===== RECORDS SHOWN
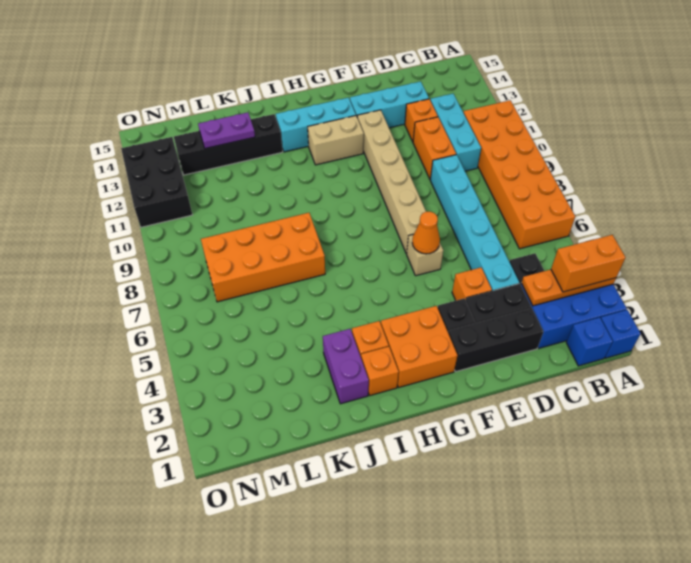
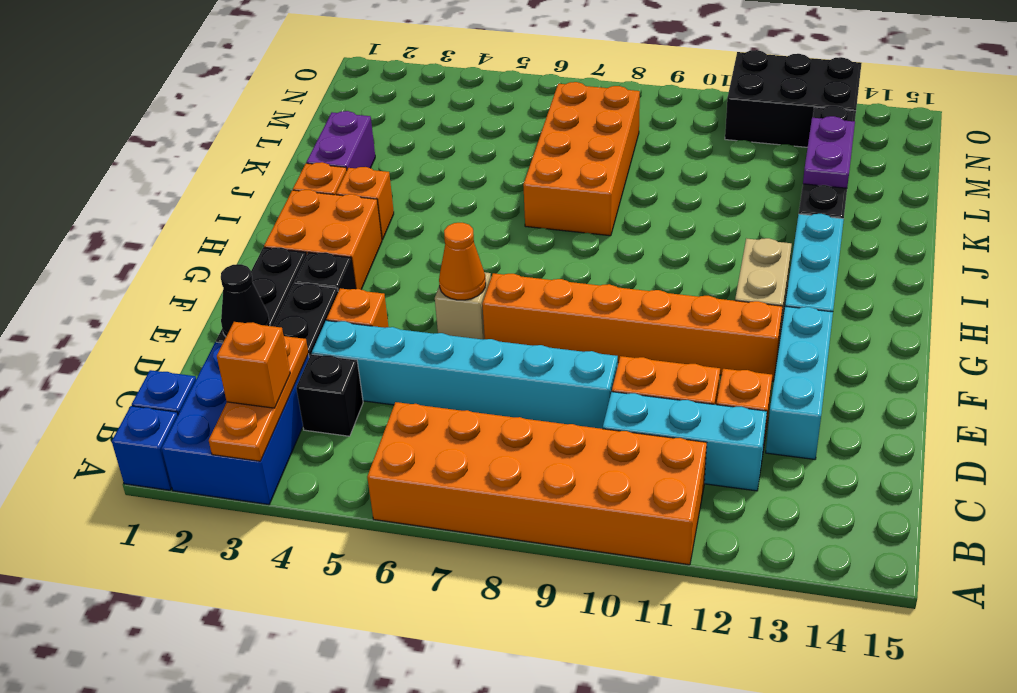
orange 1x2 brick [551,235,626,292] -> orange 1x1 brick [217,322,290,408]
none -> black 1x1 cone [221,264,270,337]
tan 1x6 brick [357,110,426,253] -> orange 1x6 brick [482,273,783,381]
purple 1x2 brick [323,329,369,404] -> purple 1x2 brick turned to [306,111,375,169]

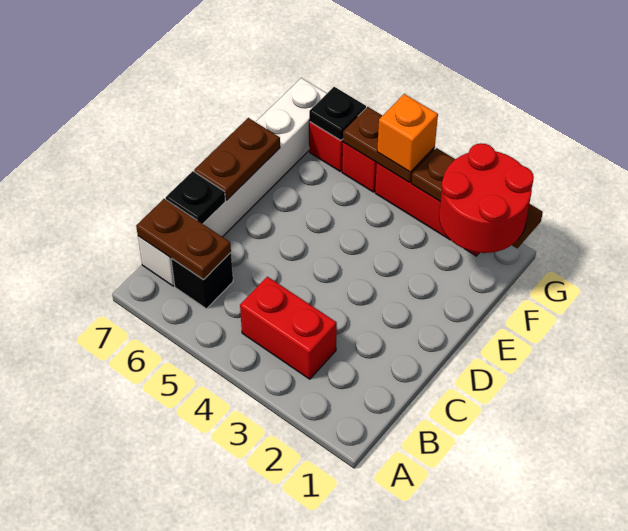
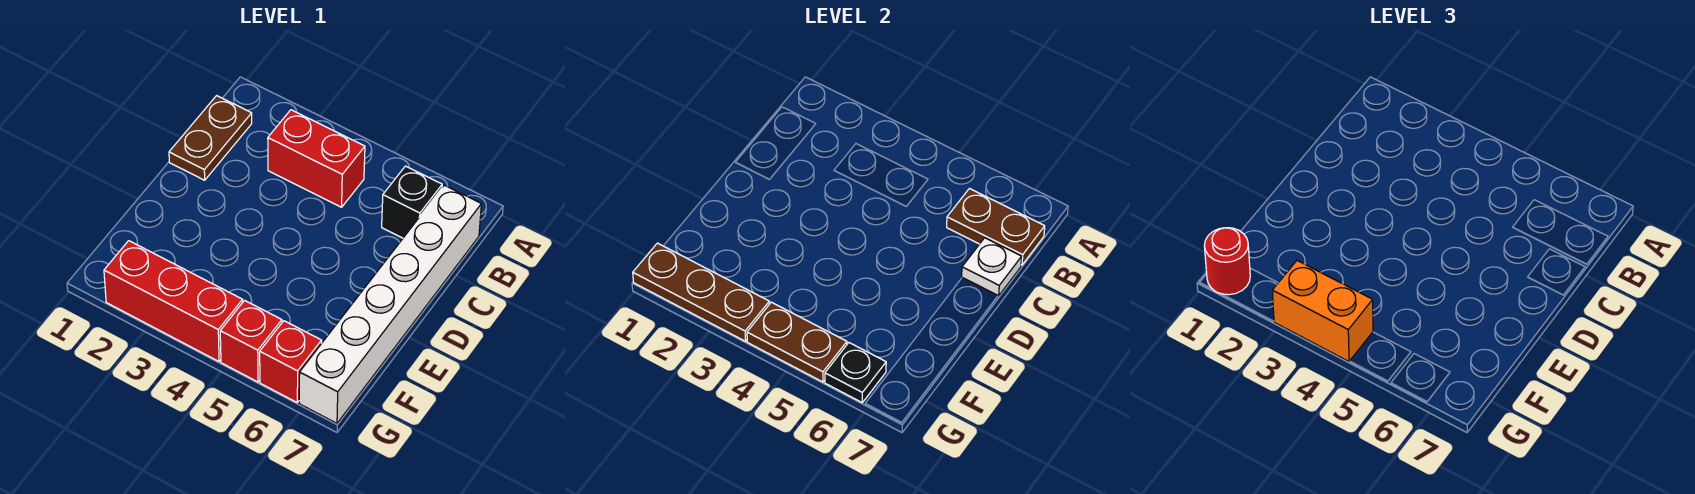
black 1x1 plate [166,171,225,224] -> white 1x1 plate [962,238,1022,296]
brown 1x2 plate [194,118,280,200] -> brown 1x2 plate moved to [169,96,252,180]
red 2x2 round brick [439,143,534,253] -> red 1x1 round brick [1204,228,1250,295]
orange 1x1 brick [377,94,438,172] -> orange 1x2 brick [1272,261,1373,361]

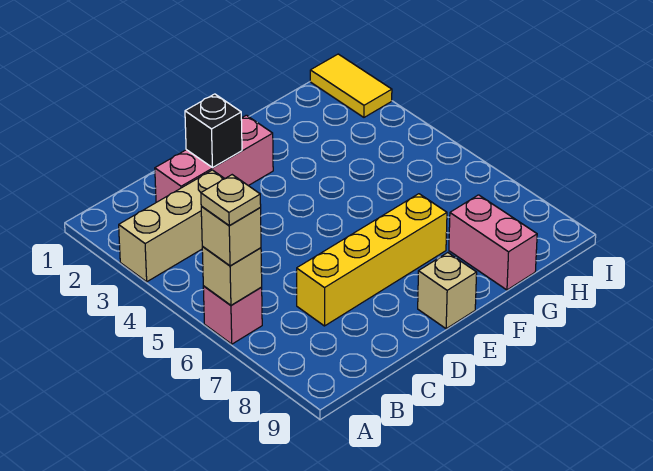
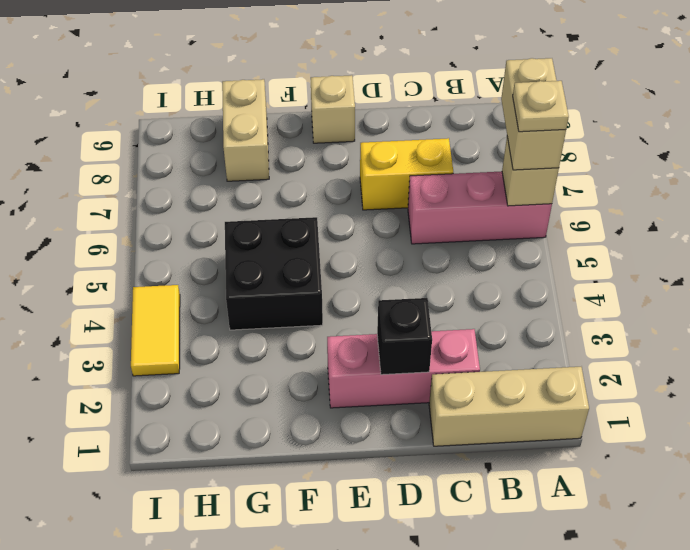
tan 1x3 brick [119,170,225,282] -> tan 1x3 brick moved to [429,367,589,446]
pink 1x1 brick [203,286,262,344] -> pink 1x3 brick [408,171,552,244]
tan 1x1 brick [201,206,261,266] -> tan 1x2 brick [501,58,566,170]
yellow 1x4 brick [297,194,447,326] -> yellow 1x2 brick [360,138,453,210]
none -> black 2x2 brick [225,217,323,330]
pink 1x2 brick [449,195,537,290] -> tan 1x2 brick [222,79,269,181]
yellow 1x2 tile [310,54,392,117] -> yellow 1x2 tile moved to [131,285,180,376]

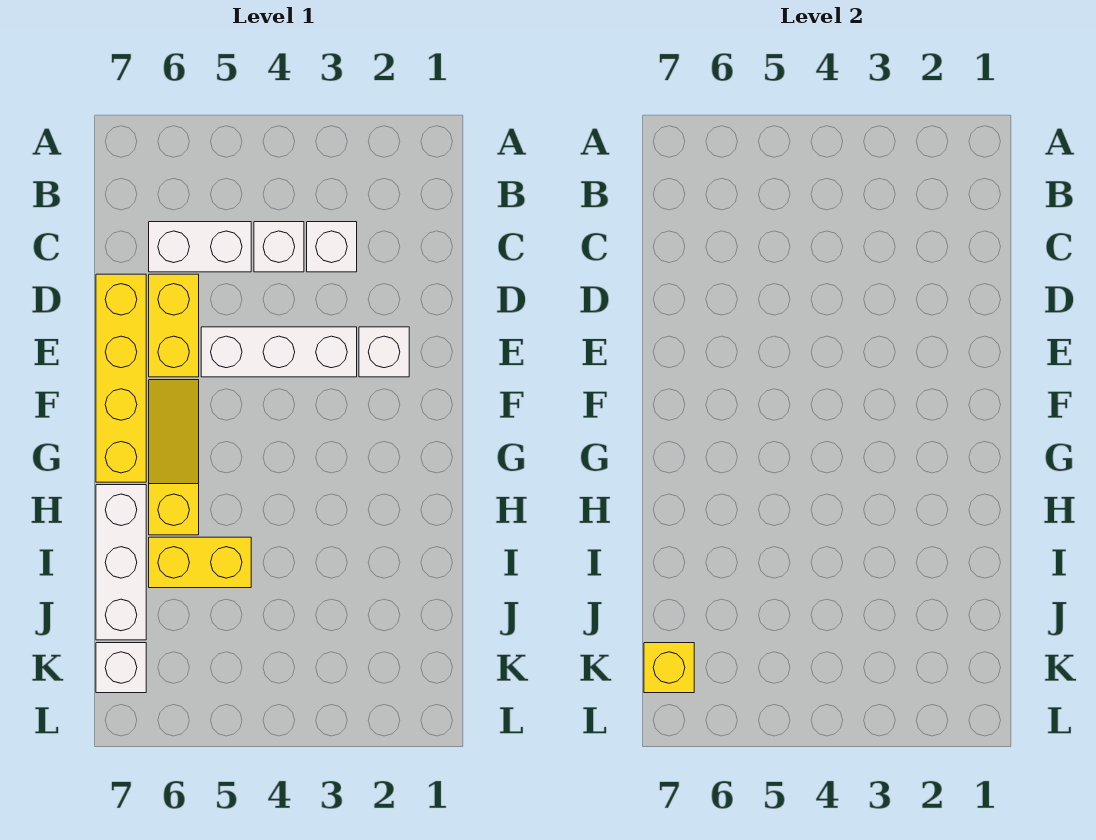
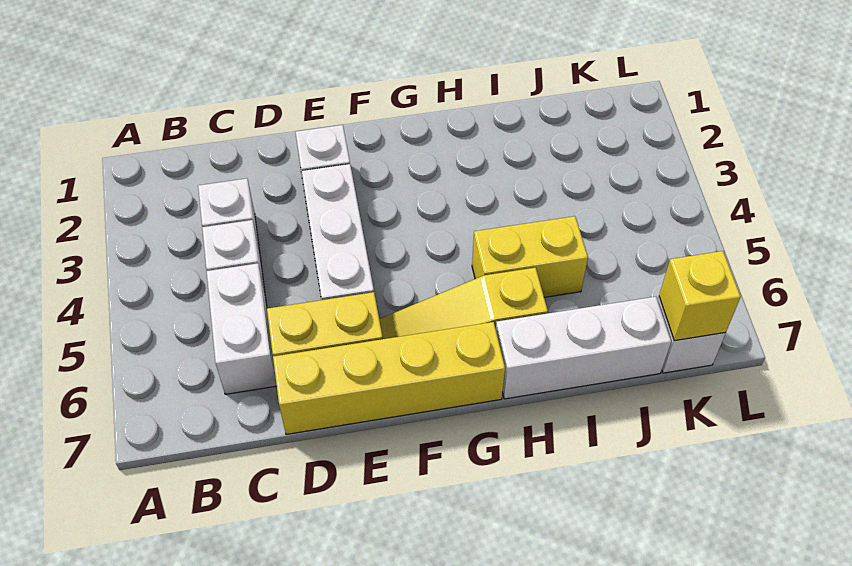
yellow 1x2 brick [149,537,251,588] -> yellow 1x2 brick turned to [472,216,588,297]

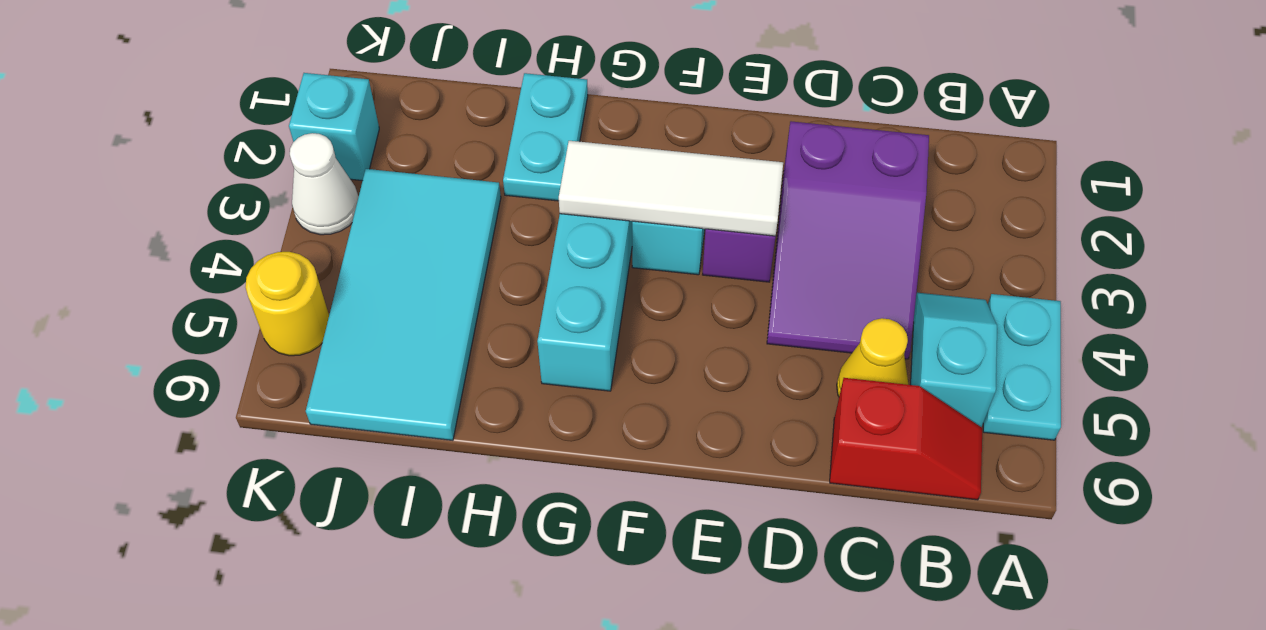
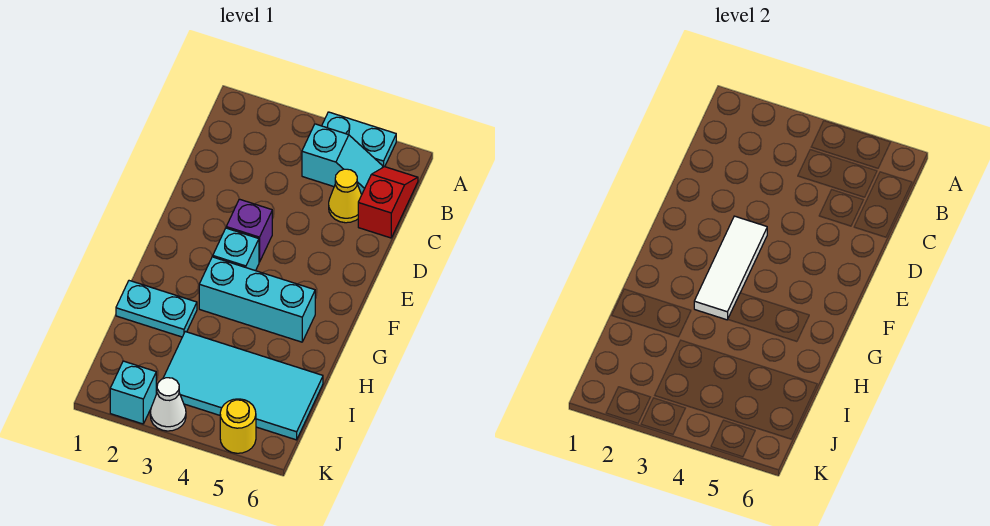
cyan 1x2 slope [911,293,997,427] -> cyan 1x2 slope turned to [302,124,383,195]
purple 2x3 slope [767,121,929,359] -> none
==========
> _EXERCISE OBJECTIVE_
Reproduce each line of the data containing the word "turned".

> _RESPONSE TO THE TASK_
purple 1x2 brick [323,329,369,404] -> purple 1x2 brick turned to [306,111,375,169]
yellow 1x2 brick [149,537,251,588] -> yellow 1x2 brick turned to [472,216,588,297]
cyan 1x2 slope [911,293,997,427] -> cyan 1x2 slope turned to [302,124,383,195]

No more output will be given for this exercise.